Entries supplied:
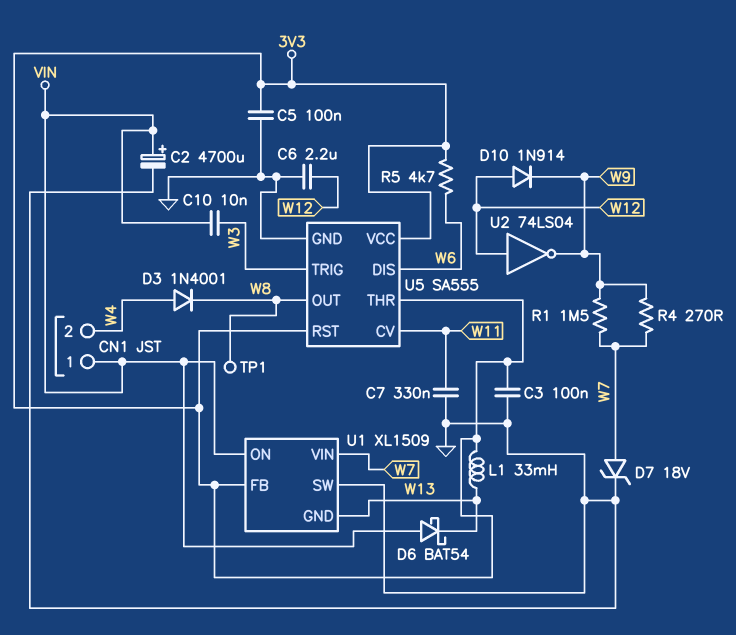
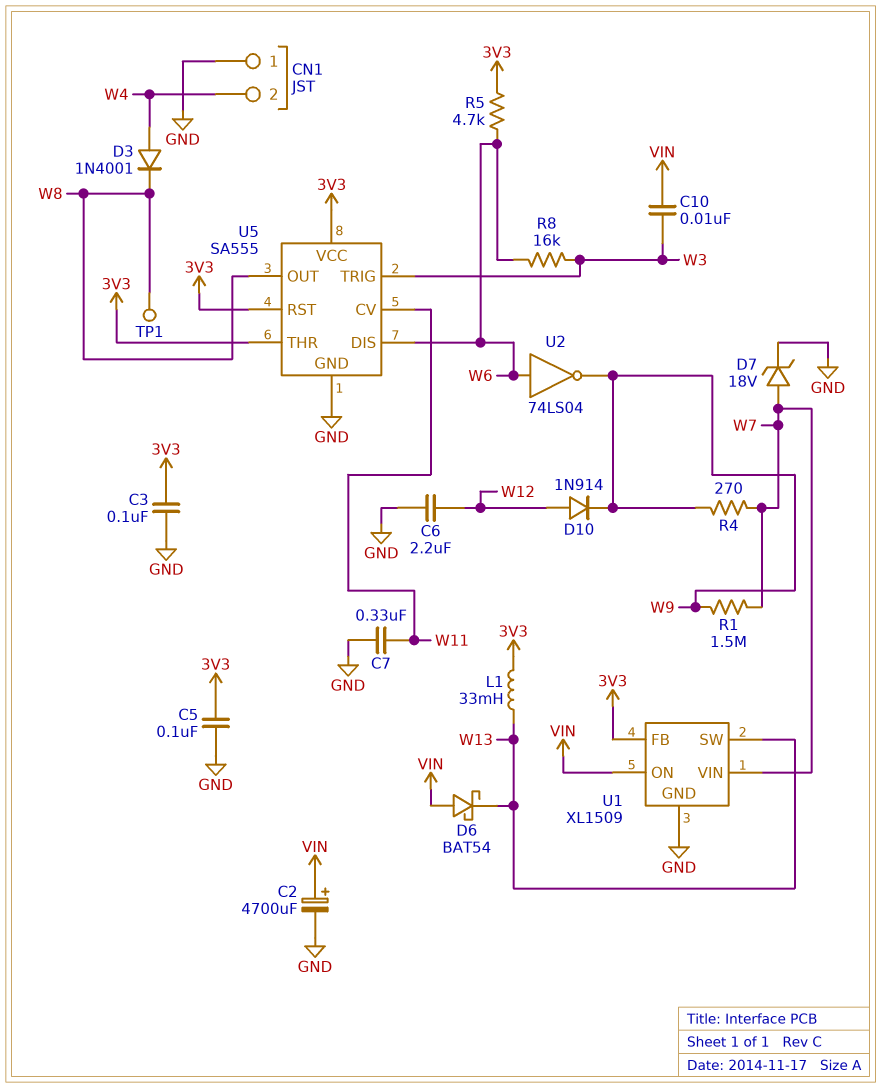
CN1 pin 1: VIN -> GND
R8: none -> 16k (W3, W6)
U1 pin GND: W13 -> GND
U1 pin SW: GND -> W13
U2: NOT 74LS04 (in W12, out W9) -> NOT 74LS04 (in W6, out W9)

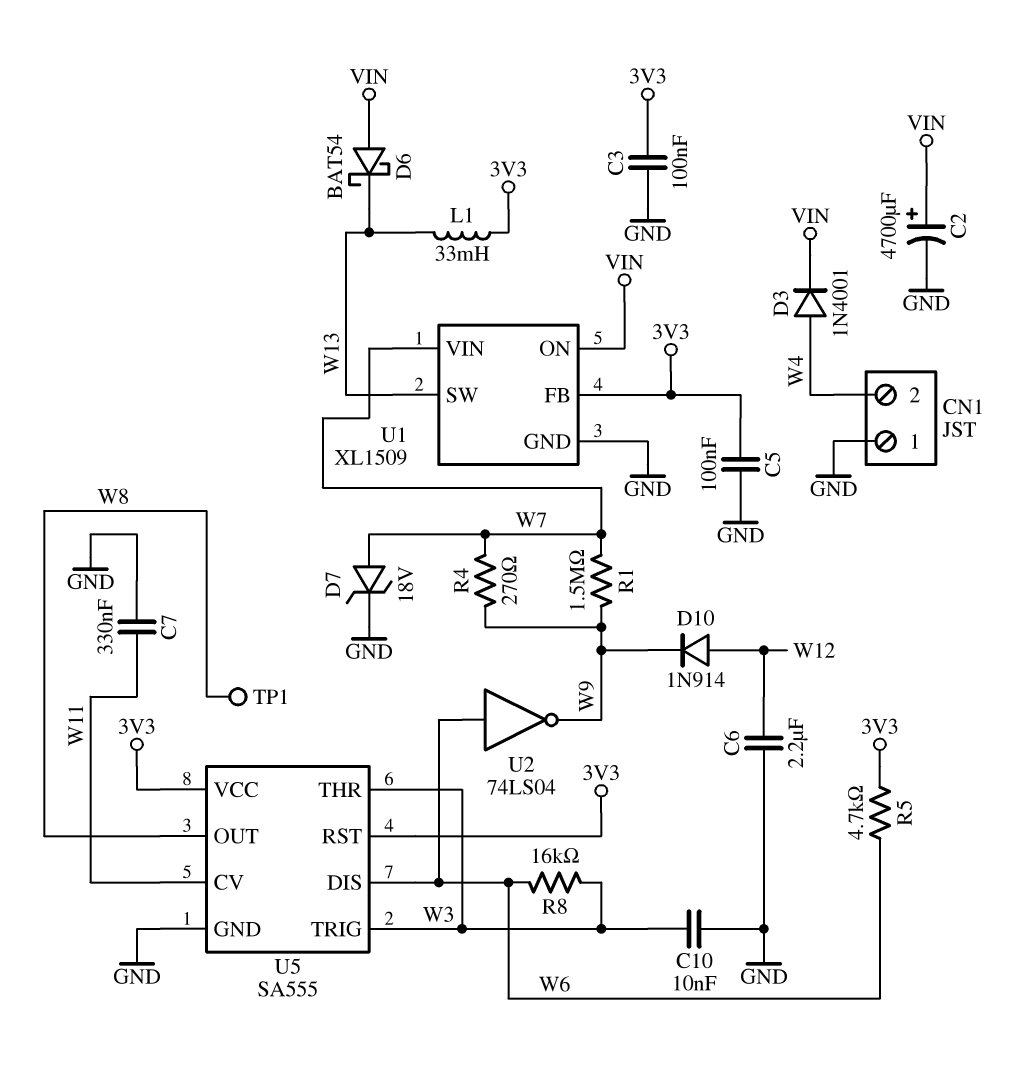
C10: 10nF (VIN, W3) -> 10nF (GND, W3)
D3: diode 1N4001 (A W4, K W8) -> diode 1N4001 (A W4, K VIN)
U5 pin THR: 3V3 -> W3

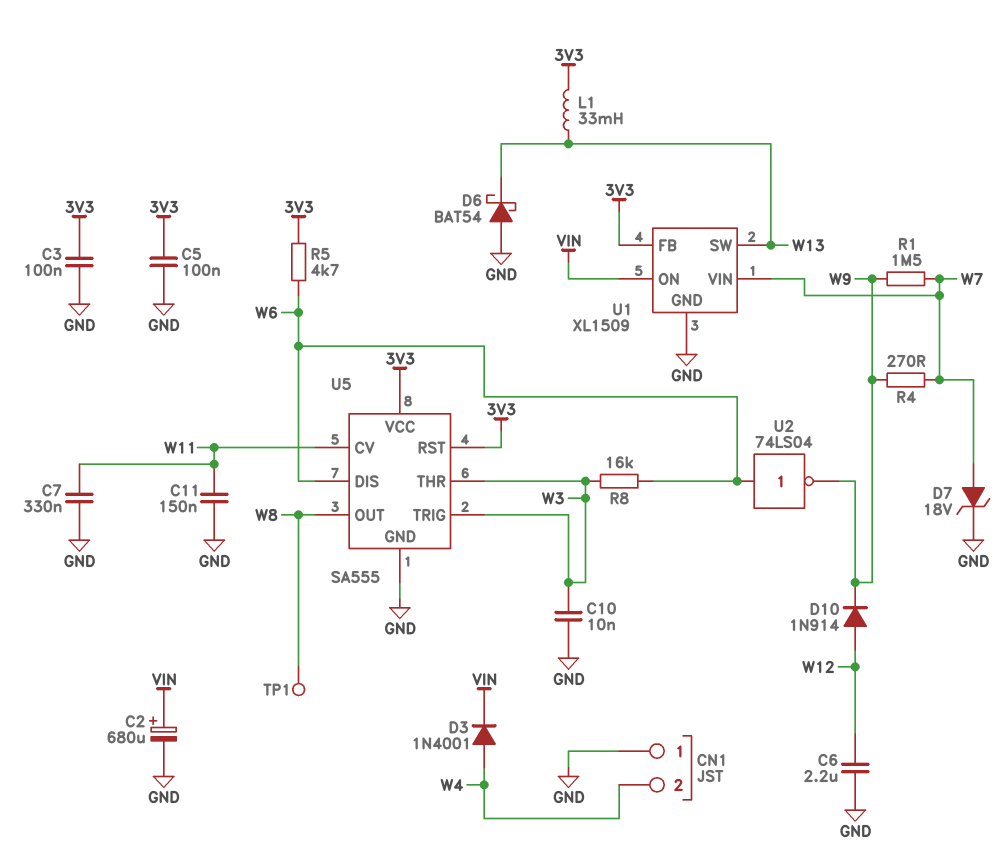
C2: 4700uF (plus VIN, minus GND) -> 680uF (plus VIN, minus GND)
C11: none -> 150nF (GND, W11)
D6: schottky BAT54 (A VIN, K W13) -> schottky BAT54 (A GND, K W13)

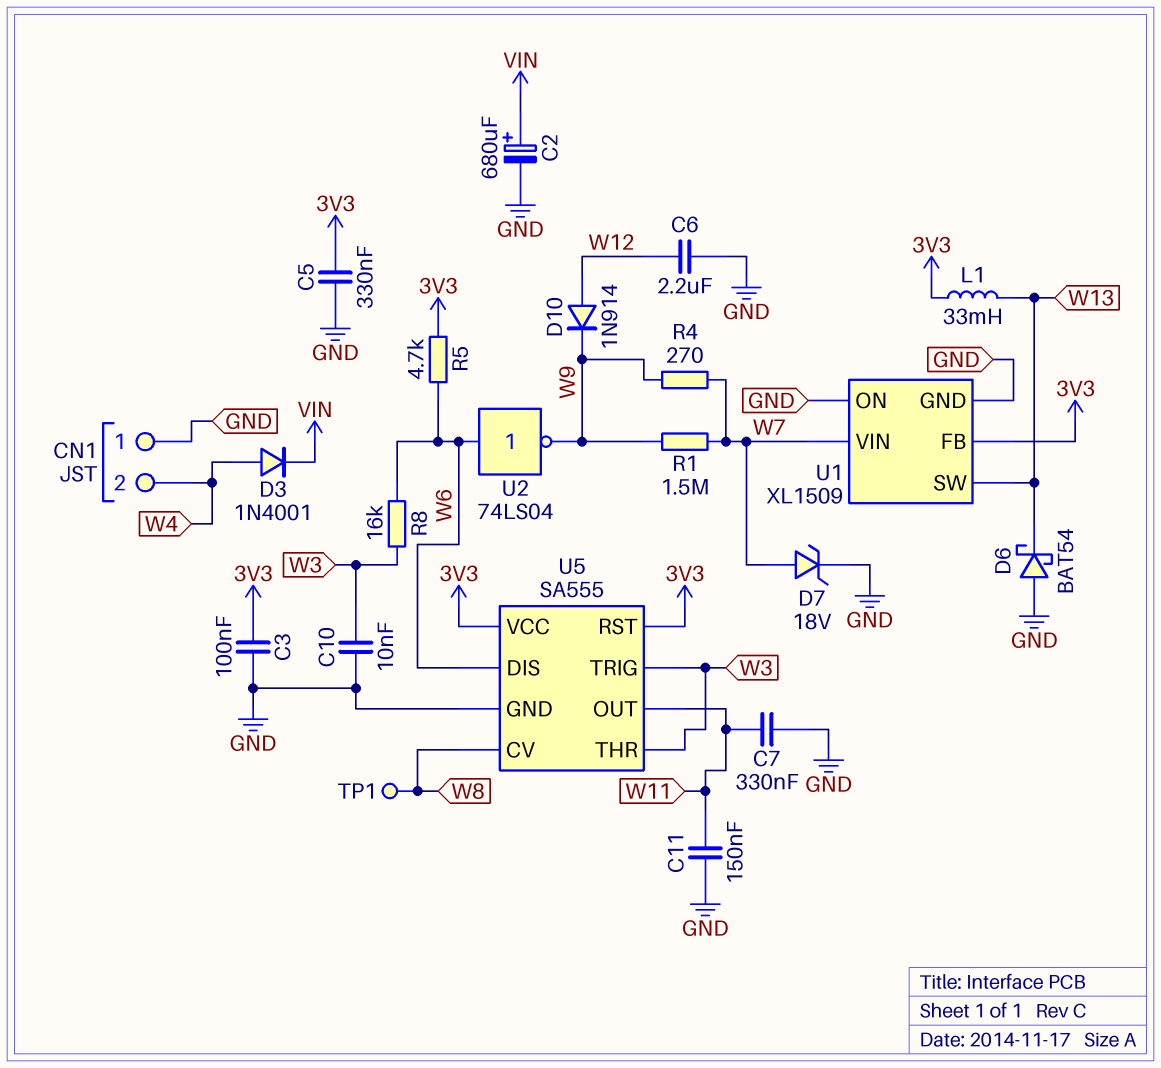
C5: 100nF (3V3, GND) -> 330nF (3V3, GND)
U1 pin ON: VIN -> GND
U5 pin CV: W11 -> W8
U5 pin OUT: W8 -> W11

==

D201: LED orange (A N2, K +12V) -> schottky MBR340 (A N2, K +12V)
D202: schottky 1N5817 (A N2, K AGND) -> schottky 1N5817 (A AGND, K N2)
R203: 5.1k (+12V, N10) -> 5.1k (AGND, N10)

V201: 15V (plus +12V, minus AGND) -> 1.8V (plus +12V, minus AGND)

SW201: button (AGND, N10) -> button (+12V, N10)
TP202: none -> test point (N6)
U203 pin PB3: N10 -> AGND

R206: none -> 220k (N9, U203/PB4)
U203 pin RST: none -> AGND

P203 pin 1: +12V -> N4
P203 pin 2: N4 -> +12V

About this exercise: Some lines above contain the word "plus". Copy each of them.

Solution to this task:
C2: 4700uF (plus VIN, minus GND) -> 680uF (plus VIN, minus GND)
V201: 15V (plus +12V, minus AGND) -> 1.8V (plus +12V, minus AGND)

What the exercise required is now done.